**Requirement:**
From the data below, return each line in which the string "none" is found.

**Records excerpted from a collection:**

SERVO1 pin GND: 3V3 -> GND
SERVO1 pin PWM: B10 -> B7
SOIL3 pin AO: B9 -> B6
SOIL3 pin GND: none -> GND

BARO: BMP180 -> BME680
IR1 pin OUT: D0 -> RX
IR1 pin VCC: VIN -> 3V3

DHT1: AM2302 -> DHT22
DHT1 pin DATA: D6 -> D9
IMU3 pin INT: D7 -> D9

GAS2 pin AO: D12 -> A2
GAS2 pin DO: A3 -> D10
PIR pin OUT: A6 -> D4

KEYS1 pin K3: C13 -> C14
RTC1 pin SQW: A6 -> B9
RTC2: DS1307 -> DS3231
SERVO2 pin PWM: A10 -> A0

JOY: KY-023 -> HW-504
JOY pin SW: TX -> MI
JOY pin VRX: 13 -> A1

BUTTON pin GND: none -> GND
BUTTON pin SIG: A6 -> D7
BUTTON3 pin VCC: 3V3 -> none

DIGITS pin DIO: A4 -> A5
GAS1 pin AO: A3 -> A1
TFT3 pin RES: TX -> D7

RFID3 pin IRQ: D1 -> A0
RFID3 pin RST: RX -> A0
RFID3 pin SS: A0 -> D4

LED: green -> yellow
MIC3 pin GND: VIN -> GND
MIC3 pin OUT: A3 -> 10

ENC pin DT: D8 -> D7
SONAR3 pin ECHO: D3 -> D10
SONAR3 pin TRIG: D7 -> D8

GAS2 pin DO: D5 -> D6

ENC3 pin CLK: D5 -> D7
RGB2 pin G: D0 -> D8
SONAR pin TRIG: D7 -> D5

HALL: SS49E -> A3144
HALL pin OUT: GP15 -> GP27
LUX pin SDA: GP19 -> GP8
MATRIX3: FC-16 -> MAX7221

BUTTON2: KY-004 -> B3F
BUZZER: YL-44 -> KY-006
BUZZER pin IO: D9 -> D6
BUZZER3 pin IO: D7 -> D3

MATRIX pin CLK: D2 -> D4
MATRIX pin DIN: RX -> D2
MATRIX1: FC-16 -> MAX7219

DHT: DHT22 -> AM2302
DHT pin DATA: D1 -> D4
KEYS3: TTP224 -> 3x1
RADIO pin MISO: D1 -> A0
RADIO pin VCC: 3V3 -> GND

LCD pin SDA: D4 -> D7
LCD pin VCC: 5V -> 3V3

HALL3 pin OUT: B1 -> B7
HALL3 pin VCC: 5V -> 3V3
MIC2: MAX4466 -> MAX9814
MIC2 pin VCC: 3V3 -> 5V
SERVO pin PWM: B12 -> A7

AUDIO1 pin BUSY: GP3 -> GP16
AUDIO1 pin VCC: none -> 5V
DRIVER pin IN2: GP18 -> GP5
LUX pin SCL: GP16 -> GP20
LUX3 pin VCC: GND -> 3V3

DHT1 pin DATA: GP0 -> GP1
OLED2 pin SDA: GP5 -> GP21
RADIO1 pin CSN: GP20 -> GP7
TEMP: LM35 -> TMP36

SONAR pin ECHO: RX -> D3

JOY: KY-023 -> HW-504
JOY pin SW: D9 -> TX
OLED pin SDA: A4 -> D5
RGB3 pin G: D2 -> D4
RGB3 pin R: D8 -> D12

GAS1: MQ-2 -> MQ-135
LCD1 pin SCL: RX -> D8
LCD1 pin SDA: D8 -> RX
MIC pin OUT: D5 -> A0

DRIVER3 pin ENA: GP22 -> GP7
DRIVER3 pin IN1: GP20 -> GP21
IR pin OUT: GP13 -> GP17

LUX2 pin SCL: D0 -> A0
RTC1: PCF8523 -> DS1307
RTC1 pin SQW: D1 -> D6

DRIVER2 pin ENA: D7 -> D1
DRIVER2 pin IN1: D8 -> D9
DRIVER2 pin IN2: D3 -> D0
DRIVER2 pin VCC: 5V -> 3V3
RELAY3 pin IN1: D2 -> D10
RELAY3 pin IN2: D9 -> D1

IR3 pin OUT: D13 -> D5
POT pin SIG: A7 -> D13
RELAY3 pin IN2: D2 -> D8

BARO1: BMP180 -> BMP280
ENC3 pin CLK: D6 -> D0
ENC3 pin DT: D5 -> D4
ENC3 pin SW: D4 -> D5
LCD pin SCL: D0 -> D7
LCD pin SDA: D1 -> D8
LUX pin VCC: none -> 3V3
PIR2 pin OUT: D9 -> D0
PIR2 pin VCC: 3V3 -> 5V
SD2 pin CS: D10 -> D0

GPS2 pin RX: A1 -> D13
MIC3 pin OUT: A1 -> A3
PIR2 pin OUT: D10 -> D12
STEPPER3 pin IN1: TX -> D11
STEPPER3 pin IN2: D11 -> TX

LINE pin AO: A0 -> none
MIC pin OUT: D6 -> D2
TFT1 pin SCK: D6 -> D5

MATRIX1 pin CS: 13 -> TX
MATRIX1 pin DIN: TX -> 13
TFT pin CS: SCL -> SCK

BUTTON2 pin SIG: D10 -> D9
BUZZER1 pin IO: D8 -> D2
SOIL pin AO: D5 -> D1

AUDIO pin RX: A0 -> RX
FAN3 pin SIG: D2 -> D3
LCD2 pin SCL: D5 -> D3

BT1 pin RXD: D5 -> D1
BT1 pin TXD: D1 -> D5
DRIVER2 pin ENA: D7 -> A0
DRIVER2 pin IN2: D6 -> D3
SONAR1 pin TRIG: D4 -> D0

**Answer box:**
SOIL3 pin GND: none -> GND
BUTTON pin GND: none -> GND
BUTTON3 pin VCC: 3V3 -> none
AUDIO1 pin VCC: none -> 5V
LUX pin VCC: none -> 3V3
LINE pin AO: A0 -> none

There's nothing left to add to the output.